WHAT THIS TASK INVOLVES -> In the entries that follow, find the line containing "camera: 65 degrees left, 5 degrees down"; from there, copy every line exactly through the line containing "(721, 216) = (397, 75): blue".

INFORMATION ->
※ ※ ※

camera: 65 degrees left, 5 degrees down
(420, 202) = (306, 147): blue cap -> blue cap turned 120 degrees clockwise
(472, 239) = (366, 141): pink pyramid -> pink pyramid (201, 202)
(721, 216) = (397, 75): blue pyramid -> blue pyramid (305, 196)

※ ※ ※

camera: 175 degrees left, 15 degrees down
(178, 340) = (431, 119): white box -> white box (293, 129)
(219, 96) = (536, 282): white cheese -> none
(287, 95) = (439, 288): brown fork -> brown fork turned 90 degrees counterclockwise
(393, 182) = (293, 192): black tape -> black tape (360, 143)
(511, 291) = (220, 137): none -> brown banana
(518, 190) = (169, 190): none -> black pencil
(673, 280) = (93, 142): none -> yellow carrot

※ ※ ※

RESULT OF THE TASK ->
camera: 65 degrees left, 5 degrees down
(420, 202) = (306, 147): blue cap -> blue cap turned 120 degrees clockwise
(472, 239) = (366, 141): pink pyramid -> pink pyramid (201, 202)
(721, 216) = (397, 75): blue pyramid -> blue pyramid (305, 196)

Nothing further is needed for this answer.